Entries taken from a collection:
+-------+
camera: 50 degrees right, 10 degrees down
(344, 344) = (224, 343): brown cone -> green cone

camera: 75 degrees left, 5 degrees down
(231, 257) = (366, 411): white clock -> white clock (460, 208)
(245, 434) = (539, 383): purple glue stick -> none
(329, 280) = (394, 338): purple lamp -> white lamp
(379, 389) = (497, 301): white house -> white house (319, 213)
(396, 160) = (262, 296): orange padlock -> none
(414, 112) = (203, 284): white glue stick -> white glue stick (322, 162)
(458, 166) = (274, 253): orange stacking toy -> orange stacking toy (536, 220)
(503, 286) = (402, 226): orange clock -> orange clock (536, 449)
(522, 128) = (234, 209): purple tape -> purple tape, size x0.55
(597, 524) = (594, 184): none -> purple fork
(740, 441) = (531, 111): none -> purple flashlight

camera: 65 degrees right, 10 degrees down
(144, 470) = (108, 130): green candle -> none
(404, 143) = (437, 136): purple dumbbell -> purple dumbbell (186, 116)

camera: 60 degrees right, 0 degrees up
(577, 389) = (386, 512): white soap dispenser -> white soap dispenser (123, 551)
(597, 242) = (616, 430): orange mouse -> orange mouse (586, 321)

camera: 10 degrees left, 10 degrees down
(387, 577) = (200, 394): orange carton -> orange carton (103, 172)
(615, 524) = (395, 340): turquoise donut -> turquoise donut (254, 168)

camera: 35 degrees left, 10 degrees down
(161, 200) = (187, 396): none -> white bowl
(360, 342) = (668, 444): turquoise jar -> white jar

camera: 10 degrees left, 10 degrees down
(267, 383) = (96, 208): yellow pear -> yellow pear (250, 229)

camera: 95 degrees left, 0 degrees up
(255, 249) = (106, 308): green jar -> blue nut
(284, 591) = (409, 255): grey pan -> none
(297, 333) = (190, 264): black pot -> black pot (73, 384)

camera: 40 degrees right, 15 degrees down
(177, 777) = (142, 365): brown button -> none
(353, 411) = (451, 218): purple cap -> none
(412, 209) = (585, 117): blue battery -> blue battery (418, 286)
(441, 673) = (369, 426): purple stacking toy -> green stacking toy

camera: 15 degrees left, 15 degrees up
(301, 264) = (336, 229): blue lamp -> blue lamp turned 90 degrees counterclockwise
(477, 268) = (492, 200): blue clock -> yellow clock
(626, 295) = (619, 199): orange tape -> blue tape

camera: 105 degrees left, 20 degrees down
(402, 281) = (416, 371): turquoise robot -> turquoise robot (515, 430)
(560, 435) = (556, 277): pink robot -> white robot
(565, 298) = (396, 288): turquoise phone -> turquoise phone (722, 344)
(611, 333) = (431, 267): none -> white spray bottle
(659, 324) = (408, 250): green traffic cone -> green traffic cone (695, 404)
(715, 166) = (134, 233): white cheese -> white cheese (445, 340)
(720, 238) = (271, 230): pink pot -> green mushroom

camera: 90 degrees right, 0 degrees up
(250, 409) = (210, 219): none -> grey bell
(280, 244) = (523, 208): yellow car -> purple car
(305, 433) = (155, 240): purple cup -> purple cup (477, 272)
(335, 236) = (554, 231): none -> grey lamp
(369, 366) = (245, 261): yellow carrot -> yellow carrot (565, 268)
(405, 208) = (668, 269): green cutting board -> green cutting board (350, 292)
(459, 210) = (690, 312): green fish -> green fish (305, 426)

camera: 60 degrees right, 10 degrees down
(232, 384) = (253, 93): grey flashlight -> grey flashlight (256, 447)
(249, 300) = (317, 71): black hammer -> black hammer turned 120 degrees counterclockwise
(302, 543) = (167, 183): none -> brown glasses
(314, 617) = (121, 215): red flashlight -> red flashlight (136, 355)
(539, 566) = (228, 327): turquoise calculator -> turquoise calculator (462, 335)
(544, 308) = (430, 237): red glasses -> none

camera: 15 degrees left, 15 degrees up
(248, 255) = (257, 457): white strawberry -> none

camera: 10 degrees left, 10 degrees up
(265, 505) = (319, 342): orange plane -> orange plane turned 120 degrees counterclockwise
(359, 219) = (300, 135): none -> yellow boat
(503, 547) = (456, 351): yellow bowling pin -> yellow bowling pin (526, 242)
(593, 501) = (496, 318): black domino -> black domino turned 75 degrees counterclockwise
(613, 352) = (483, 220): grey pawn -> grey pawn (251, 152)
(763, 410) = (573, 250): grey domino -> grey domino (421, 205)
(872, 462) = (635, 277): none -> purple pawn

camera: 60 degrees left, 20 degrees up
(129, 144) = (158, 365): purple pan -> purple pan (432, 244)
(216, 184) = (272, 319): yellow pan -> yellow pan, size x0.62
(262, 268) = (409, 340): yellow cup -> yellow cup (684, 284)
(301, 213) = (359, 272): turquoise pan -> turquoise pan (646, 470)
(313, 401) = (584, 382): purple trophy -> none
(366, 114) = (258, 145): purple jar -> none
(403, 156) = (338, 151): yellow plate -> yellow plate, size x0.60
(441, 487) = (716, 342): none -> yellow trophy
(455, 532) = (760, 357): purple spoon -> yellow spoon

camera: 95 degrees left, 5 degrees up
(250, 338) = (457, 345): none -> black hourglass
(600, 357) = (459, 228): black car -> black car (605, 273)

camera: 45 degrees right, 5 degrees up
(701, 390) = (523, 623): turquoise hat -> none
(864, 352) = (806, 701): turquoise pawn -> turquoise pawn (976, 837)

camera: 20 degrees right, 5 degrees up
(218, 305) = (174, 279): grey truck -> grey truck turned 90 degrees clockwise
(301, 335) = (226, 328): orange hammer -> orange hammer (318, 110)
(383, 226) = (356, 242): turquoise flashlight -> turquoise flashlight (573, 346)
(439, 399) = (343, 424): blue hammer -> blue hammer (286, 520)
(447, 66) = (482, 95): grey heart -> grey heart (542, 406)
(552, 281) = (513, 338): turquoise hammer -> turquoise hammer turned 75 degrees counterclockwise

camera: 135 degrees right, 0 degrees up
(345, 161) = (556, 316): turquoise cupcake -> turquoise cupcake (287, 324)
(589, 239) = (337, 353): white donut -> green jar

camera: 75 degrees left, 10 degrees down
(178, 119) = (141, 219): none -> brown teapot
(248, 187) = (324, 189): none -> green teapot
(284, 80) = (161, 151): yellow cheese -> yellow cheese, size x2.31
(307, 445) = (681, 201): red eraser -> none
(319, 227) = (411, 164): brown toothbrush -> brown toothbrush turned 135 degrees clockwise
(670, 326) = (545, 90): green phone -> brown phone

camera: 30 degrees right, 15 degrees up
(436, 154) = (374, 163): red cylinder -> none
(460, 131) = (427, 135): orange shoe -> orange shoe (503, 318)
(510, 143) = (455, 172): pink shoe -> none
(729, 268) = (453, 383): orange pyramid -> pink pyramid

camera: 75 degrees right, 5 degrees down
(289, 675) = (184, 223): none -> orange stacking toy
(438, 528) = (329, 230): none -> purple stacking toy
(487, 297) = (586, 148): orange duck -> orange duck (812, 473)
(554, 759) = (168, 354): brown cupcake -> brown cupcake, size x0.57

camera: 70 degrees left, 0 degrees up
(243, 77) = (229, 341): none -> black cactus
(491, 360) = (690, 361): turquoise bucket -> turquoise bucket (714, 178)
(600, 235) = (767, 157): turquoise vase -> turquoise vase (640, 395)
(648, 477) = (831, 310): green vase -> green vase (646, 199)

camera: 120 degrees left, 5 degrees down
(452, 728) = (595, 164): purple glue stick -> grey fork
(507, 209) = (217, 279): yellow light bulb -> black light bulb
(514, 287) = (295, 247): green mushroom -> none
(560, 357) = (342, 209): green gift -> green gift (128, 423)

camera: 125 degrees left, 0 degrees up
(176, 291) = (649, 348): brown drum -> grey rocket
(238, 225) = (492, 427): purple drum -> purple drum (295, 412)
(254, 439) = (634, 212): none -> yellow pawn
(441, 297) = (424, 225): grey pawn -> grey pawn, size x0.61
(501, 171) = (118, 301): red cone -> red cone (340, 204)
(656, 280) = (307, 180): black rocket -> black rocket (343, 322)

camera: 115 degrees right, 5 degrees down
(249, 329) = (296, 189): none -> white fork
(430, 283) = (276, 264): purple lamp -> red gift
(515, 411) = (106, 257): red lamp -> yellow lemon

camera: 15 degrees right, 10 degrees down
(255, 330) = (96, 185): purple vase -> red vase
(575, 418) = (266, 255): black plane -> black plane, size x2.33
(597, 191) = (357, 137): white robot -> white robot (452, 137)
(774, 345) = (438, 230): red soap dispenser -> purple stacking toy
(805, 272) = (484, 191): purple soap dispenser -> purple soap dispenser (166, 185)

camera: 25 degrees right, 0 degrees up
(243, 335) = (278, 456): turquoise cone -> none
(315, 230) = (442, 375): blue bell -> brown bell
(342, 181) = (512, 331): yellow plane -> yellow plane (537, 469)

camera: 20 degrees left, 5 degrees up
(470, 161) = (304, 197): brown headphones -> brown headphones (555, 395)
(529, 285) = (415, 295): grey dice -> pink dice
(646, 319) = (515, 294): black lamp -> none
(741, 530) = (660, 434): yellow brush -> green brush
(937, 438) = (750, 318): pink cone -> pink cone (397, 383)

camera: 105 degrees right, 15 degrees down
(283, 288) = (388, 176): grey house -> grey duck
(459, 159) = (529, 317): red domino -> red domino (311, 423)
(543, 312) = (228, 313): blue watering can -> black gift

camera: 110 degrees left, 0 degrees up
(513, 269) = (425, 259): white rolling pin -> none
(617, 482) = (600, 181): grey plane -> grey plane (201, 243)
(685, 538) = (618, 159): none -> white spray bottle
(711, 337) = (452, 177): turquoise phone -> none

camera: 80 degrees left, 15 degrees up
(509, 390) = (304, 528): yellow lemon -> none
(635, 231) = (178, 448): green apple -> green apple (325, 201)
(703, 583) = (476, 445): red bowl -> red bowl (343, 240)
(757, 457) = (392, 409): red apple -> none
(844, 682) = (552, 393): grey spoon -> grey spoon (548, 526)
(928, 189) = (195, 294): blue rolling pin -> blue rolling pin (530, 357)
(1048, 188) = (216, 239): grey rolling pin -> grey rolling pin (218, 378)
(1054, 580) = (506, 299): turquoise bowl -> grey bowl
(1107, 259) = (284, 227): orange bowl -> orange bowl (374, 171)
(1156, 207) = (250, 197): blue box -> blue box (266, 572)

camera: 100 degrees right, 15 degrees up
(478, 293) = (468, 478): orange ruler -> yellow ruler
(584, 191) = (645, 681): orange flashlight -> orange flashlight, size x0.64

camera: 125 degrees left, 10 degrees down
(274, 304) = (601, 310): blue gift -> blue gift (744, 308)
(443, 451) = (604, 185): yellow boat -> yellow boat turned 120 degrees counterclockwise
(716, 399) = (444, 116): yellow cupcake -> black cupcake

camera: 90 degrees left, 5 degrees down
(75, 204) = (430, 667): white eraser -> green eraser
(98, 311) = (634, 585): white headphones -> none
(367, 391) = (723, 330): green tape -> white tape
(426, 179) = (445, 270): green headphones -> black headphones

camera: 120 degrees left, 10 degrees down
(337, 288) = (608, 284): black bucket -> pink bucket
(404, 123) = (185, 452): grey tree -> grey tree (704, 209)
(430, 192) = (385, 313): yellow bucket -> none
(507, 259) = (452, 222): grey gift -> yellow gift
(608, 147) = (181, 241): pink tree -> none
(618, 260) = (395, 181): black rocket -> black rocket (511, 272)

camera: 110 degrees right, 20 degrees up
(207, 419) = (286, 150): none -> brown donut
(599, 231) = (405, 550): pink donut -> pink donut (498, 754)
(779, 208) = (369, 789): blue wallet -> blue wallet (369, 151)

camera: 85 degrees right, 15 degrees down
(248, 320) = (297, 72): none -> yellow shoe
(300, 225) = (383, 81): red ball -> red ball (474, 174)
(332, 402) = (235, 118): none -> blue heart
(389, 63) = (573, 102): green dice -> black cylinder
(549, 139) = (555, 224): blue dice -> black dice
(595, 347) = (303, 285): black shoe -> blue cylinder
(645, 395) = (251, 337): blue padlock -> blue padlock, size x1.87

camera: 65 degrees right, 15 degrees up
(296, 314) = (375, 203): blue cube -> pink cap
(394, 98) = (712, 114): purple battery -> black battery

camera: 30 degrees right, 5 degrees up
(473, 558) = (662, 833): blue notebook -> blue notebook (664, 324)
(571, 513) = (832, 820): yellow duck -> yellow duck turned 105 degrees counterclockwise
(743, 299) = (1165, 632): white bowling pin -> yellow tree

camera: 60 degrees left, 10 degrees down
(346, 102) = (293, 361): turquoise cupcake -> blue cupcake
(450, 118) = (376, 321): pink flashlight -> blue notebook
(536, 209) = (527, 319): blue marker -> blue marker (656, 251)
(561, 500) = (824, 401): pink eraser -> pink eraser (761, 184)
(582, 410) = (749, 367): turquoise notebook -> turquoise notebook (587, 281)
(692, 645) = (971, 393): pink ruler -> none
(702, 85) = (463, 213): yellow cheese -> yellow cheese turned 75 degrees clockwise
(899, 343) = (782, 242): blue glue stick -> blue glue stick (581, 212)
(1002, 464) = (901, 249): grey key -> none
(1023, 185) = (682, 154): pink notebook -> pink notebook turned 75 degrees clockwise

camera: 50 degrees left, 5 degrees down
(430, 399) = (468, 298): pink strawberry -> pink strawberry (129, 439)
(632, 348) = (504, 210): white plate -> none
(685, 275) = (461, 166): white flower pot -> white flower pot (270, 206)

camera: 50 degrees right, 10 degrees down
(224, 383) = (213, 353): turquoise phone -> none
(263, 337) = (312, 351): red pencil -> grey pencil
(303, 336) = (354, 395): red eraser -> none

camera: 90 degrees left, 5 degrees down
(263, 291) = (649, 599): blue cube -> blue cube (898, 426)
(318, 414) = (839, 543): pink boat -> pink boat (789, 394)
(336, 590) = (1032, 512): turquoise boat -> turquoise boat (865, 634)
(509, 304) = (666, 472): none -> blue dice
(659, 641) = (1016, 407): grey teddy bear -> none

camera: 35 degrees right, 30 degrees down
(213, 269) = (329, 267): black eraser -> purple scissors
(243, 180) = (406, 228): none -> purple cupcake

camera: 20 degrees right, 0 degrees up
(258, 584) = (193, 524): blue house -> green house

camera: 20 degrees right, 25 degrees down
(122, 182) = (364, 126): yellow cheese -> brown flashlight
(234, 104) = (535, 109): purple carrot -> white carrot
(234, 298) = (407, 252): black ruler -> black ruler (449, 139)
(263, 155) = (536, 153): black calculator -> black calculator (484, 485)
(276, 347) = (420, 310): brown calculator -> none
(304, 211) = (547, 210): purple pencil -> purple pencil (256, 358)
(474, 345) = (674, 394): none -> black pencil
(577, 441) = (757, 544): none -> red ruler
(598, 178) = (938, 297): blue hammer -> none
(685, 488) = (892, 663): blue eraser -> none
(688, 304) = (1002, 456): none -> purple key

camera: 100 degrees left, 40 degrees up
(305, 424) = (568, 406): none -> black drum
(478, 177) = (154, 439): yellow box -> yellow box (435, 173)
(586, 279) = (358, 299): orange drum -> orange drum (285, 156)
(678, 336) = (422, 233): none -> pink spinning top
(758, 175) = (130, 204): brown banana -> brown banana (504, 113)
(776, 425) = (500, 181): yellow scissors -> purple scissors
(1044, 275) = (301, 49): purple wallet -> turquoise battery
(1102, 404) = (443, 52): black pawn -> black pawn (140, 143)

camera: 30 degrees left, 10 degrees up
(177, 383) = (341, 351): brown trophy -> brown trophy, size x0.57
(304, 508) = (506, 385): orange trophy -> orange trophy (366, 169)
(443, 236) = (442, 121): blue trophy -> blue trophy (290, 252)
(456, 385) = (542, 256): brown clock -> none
+-------+
Description of the task: Look back at the entries above. Retype the line with "(740, 441) = (531, 111): none", the line with "camera: 60 degrees right, 0 degrees up", and all lines in between.

Solution for this task:
(740, 441) = (531, 111): none -> purple flashlight

camera: 65 degrees right, 10 degrees down
(144, 470) = (108, 130): green candle -> none
(404, 143) = (437, 136): purple dumbbell -> purple dumbbell (186, 116)

camera: 60 degrees right, 0 degrees up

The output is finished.